-------- RECORDED INFORMATION --------
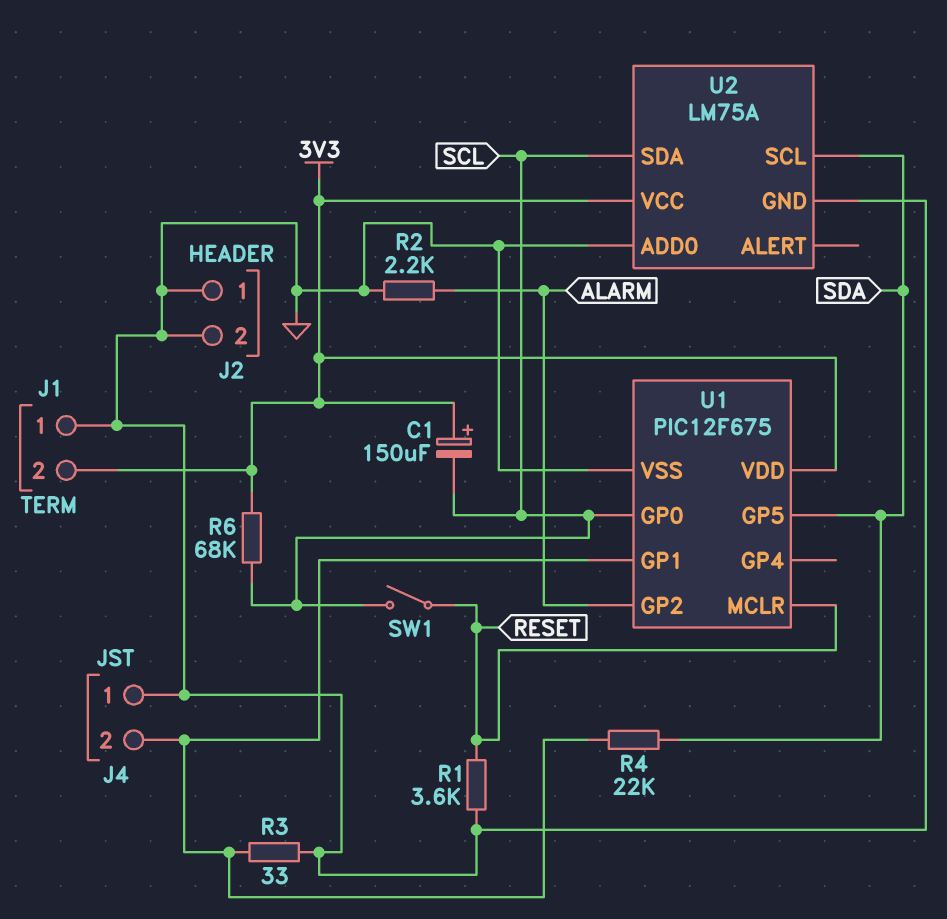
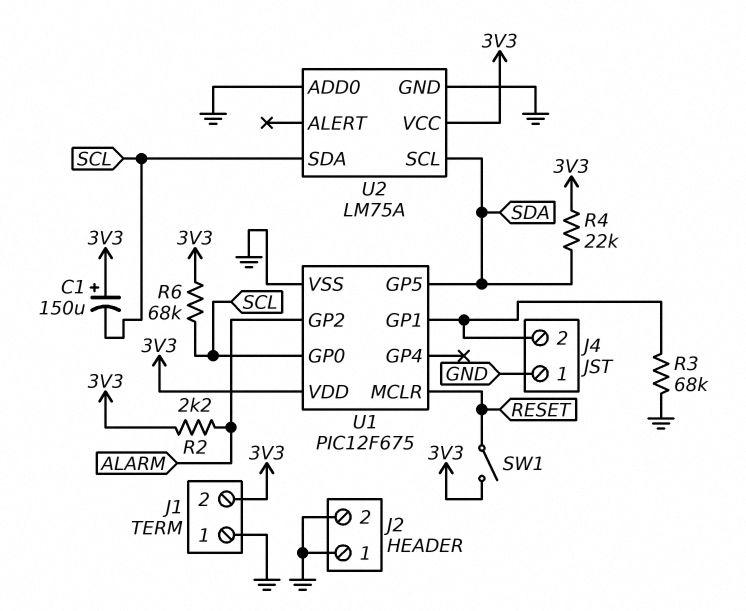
R1: 3.6k (GND, RESET) -> none
R2: 2.2k (ALARM, GND) -> 2.2k (3V3, ALARM)
R3: 33 (GND, J4/2) -> 68k (GND, J4/2)
R4: 22k (J4/2, SDA) -> 22k (3V3, SDA)
SW1: switch (RESET, SCL) -> switch (3V3, RESET)

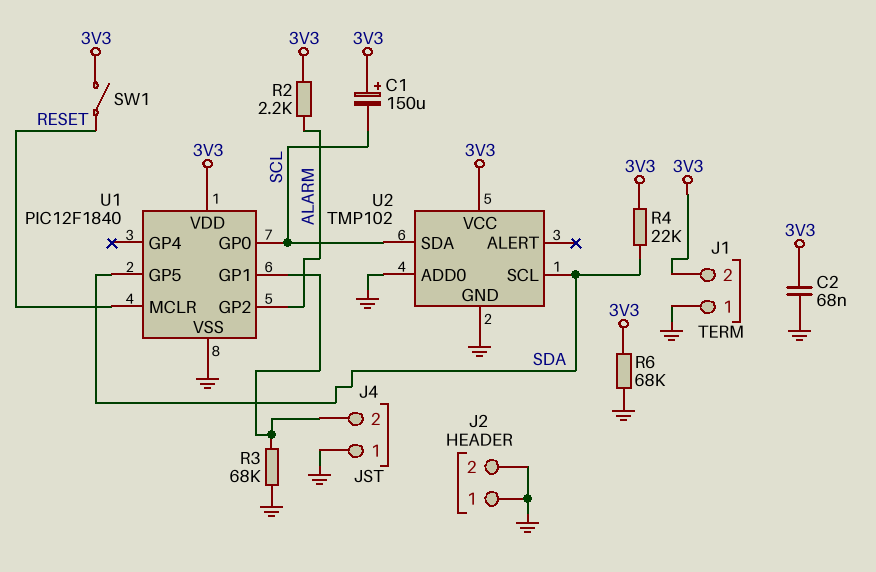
C2: none -> 68nF (3V3, GND)
R6: 68k (3V3, SCL) -> 68k (3V3, GND)
U1: PIC12F675 -> PIC12F1840
U2: LM75A -> TMP102

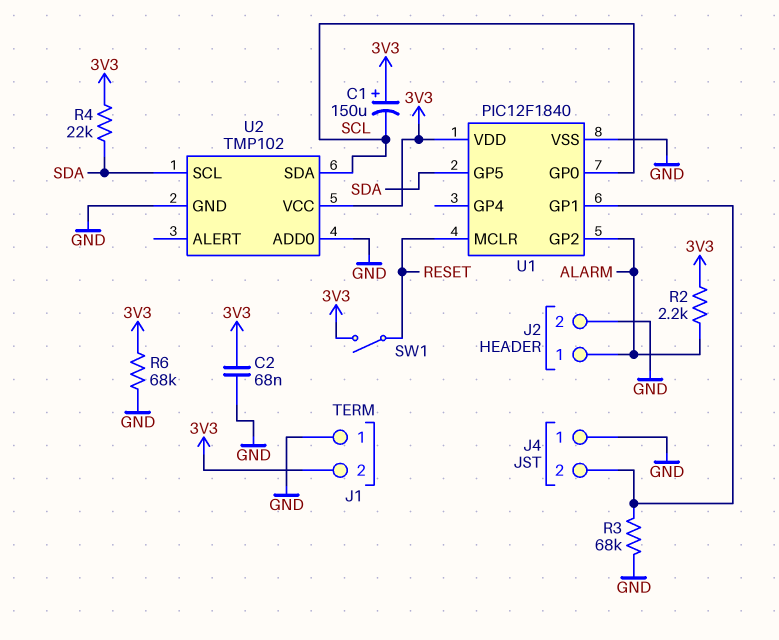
J2 pin 1: GND -> ALARM

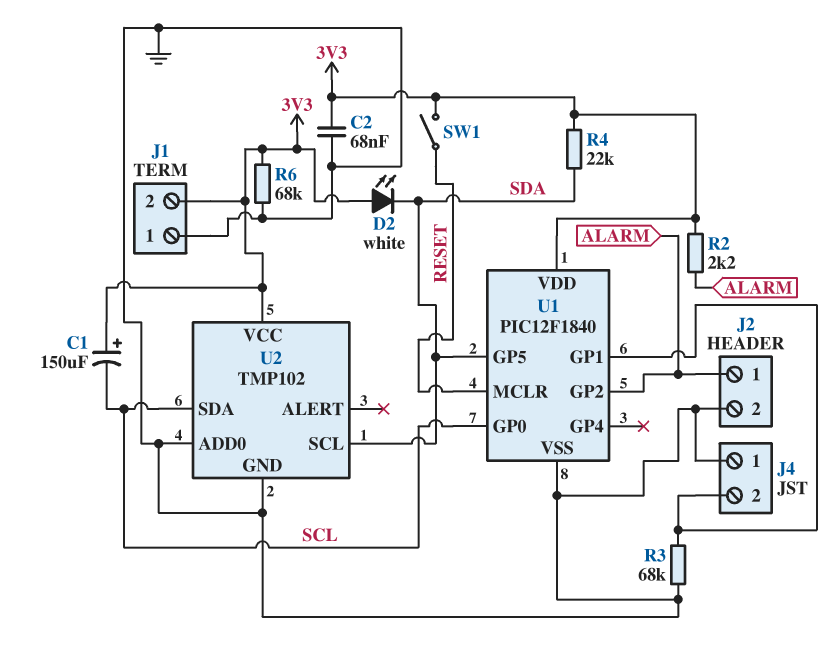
D2: none -> LED white (A 3V3, K SDA)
--------
▶ **WHAT THE TASK ASKS**: Looking at the entries above, report how many of their lines include "none", and add nothing else.

▶ **WRITTEN RESPONSE**: 3